WHAT YOU NEED TO DO -
Please copy the rows between the line holding "cloak [492, 172]" and the line holding "Fenbarrow [947, 1604]", inclusive, reproducing each one without any change.
== == ==
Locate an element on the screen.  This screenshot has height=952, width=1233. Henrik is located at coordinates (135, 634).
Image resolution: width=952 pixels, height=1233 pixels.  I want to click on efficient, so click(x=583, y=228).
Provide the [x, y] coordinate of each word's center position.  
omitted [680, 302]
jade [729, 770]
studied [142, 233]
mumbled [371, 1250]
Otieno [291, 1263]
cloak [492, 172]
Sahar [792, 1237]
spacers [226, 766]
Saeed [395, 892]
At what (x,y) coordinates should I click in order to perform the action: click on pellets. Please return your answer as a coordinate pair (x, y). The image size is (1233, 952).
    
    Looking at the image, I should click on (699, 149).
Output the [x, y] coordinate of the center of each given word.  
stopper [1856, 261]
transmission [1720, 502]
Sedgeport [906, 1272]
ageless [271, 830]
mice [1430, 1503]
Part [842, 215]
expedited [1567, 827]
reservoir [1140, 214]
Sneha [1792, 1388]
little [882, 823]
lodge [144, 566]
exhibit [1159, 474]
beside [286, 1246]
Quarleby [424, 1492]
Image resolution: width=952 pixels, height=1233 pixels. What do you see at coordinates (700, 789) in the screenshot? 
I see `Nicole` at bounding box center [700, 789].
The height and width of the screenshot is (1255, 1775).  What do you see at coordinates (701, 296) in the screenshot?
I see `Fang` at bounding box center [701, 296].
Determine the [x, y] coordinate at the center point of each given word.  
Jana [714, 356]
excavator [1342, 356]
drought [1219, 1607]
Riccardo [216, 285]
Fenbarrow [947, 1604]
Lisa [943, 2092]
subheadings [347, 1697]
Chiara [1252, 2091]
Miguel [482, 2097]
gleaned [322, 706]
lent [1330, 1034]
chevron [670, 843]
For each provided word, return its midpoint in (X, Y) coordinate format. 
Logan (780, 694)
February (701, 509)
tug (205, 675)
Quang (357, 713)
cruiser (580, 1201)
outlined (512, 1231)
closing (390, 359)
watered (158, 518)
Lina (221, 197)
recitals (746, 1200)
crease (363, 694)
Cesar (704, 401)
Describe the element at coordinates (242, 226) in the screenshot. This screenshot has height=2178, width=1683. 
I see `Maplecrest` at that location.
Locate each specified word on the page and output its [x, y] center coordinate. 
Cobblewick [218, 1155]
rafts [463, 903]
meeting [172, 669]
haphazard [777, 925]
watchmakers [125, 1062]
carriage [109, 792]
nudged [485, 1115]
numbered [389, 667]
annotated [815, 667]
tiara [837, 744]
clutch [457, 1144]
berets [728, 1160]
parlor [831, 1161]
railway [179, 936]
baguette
== == ==
THE ANSWER -
cloak [492, 172]
Sahar [792, 1237]
spacers [226, 766]
Saeed [395, 892]
At what (x,y) coordinates should I click in order to perform the action: click on pellets. Please return your answer as a coordinate pair (x, y). The image size is (1233, 952).
    
    Looking at the image, I should click on (699, 149).
Output the [x, y] coordinate of the center of each given word.  
stopper [1856, 261]
transmission [1720, 502]
Sedgeport [906, 1272]
ageless [271, 830]
mice [1430, 1503]
Part [842, 215]
expedited [1567, 827]
reservoir [1140, 214]
Sneha [1792, 1388]
little [882, 823]
lodge [144, 566]
exhibit [1159, 474]
beside [286, 1246]
Quarleby [424, 1492]
Image resolution: width=952 pixels, height=1233 pixels. What do you see at coordinates (700, 789) in the screenshot? 
I see `Nicole` at bounding box center [700, 789].
The height and width of the screenshot is (1255, 1775).  What do you see at coordinates (701, 296) in the screenshot?
I see `Fang` at bounding box center [701, 296].
Determine the [x, y] coordinate at the center point of each given word.  
Jana [714, 356]
excavator [1342, 356]
drought [1219, 1607]
Riccardo [216, 285]
Fenbarrow [947, 1604]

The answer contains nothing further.